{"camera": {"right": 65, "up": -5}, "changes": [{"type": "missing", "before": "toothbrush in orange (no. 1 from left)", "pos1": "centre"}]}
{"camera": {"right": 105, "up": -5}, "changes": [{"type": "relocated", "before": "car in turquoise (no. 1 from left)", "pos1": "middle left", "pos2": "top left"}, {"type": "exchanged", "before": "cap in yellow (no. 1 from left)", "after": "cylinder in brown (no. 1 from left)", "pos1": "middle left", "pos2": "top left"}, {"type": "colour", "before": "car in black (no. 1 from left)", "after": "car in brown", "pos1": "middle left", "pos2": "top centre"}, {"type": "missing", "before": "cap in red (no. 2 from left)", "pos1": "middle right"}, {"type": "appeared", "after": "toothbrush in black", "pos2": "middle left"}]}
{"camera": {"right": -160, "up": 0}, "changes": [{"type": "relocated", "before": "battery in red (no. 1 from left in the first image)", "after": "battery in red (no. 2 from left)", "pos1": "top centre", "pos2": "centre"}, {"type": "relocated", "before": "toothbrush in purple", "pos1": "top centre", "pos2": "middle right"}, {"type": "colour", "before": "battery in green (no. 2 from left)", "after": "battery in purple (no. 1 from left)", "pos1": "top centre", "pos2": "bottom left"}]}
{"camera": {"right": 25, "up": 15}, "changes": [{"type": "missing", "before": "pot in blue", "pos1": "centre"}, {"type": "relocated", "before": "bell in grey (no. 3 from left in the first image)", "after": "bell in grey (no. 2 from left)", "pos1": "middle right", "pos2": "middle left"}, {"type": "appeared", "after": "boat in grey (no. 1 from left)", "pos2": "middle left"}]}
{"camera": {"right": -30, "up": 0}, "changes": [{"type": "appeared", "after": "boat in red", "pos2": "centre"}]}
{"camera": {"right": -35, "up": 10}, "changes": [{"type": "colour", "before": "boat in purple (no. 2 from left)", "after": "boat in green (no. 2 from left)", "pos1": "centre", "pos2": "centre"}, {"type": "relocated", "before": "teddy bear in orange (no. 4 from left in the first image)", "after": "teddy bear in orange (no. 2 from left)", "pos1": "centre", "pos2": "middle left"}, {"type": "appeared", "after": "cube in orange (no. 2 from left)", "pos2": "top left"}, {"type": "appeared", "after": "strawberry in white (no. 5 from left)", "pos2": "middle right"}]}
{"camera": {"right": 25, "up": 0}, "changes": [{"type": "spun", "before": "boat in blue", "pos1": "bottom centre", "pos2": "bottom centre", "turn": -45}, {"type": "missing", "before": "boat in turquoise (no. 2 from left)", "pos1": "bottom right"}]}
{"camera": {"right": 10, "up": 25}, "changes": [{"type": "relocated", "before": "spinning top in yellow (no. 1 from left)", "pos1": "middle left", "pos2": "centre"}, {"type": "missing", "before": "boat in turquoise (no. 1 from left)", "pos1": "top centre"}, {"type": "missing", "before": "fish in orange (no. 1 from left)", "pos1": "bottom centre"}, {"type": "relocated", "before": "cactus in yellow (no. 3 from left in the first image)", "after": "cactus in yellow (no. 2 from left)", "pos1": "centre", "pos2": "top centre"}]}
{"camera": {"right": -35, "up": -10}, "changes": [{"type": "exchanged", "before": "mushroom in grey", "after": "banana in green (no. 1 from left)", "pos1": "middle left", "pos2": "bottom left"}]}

> _Work to complete_
Find where the line with "grey (no. 3" sits in the material above, then copy exactly from it through the line with "purple (no. 2". Add no other line.

> _Exercise response_
{"camera": {"right": 25, "up": 15}, "changes": [{"type": "missing", "before": "pot in blue", "pos1": "centre"}, {"type": "relocated", "before": "bell in grey (no. 3 from left in the first image)", "after": "bell in grey (no. 2 from left)", "pos1": "middle right", "pos2": "middle left"}, {"type": "appeared", "after": "boat in grey (no. 1 from left)", "pos2": "middle left"}]}
{"camera": {"right": -30, "up": 0}, "changes": [{"type": "appeared", "after": "boat in red", "pos2": "centre"}]}
{"camera": {"right": -35, "up": 10}, "changes": [{"type": "colour", "before": "boat in purple (no. 2 from left)", "after": "boat in green (no. 2 from left)", "pos1": "centre", "pos2": "centre"}, {"type": "relocated", "before": "teddy bear in orange (no. 4 from left in the first image)", "after": "teddy bear in orange (no. 2 from left)", "pos1": "centre", "pos2": "middle left"}, {"type": "appeared", "after": "cube in orange (no. 2 from left)", "pos2": "top left"}, {"type": "appeared", "after": "strawberry in white (no. 5 from left)", "pos2": "middle right"}]}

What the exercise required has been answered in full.